__Task instructions__.
The string "plate" appears in some lines of the entries that follow; copy each such line.

(Extracted data entries)
BEGIN
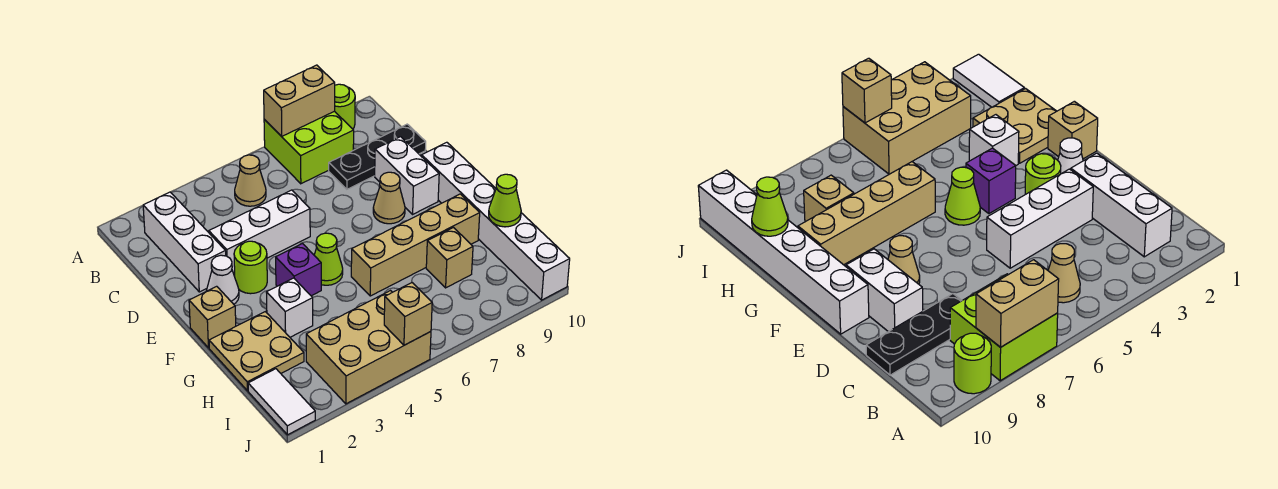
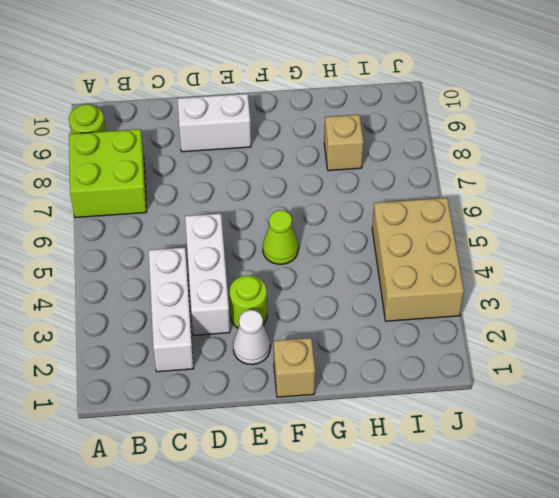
white 1x3 brick [149,247,194,372] -> white 1x3 brick turned to [143,192,226,292]
none -> tan 1x1 cone [235,155,266,206]
none -> black 1x3 plate [329,124,426,189]
none -> tan 1x1 cone [373,172,405,224]

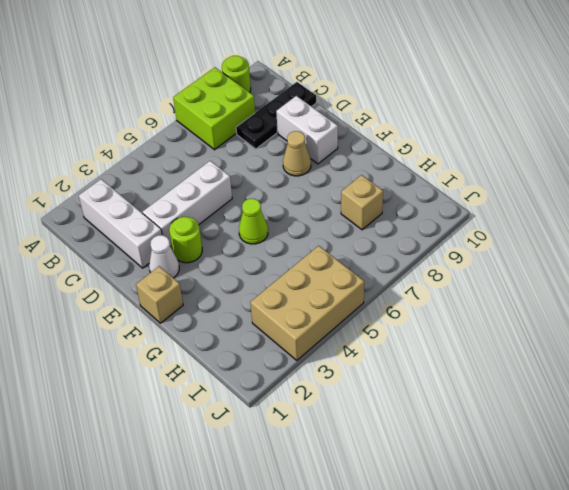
none -> tan 1x1 cone [235,155,266,206]
none -> white 1x6 brick [422,142,570,300]
none -> purple 1x1 brick [276,244,321,296]

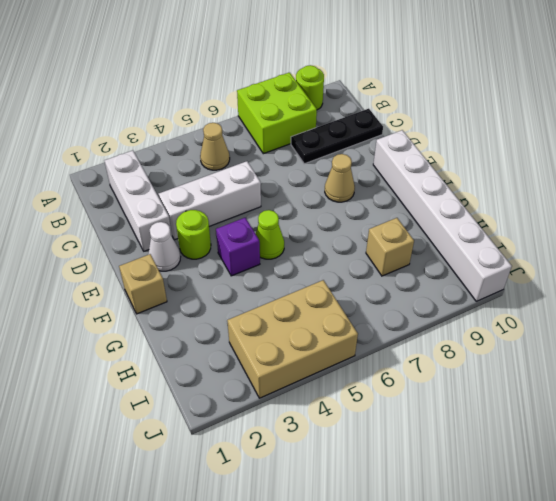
none -> white 1x2 brick [375,137,439,214]
none -> tan 2x2 plate [209,312,304,391]
none -> white 1x1 brick [266,278,313,337]

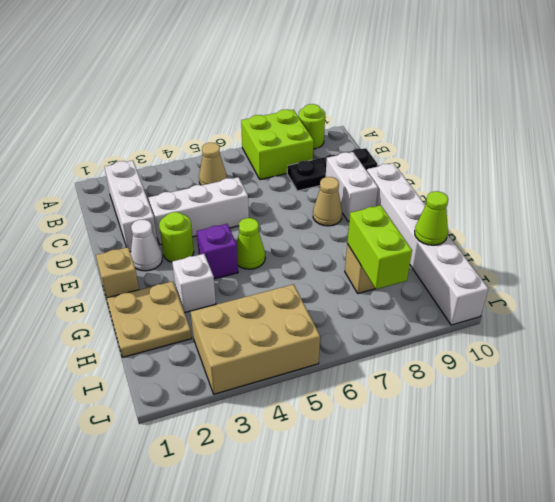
lime 1x2 brick [347,205,412,289] -> none
none -> tan 1x4 brick [351,194,480,296]
none -> white 1x2 tile [248,369,315,435]
none -> tan 1x2 brick [264,65,335,136]

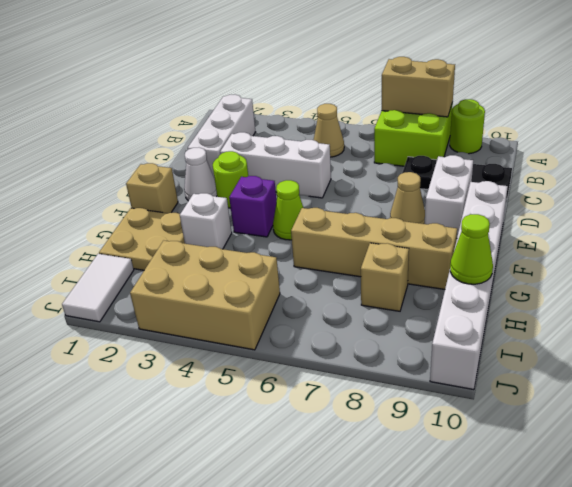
none -> tan 1x1 brick [384,283,432,345]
END
__Task response__.
none -> black 1x3 plate [329,124,426,189]
none -> tan 2x2 plate [209,312,304,391]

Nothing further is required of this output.